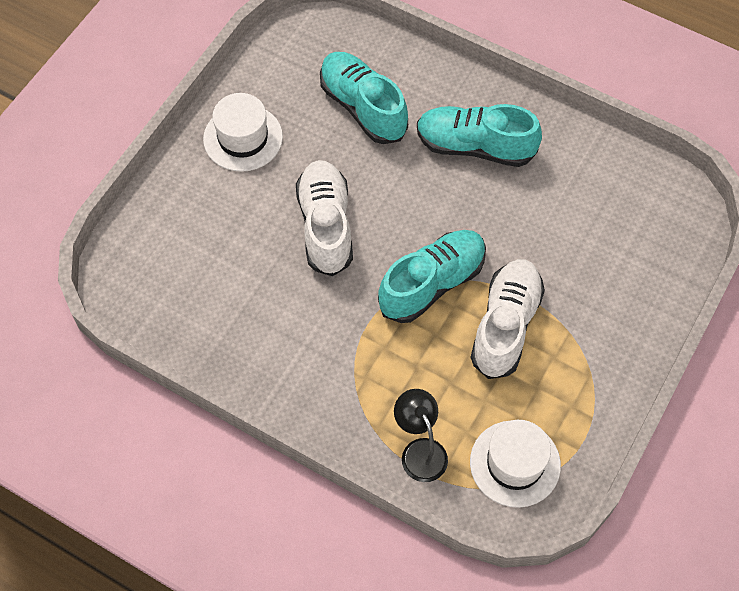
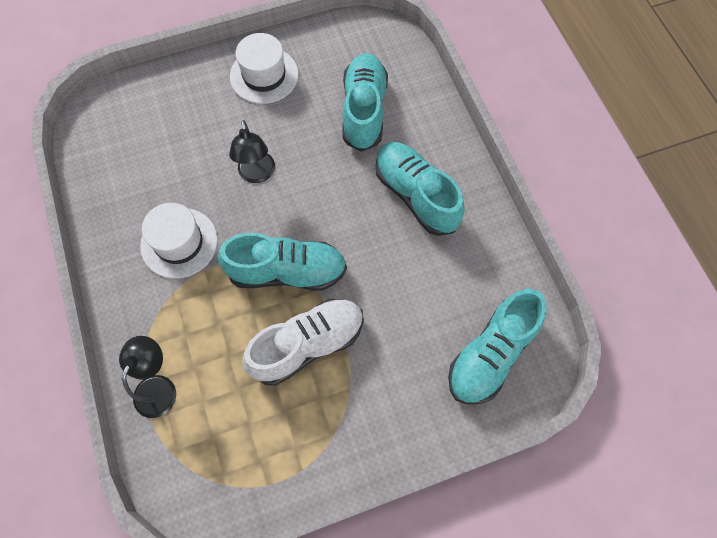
camera: 40 degrees right, 5 degrees up
(325, 225) = (257, 174): white shoe -> black lamp
(515, 463) = (212, 455): white hat -> white hat (179, 243)
(647, 225) = (491, 354): none -> turquoise shoe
:::
**Task description**. Every line of the data above is to be repeated exactly; the images are to be left out.

**Your response**.
camera: 40 degrees right, 5 degrees up
(325, 225) = (257, 174): white shoe -> black lamp
(515, 463) = (212, 455): white hat -> white hat (179, 243)
(647, 225) = (491, 354): none -> turquoise shoe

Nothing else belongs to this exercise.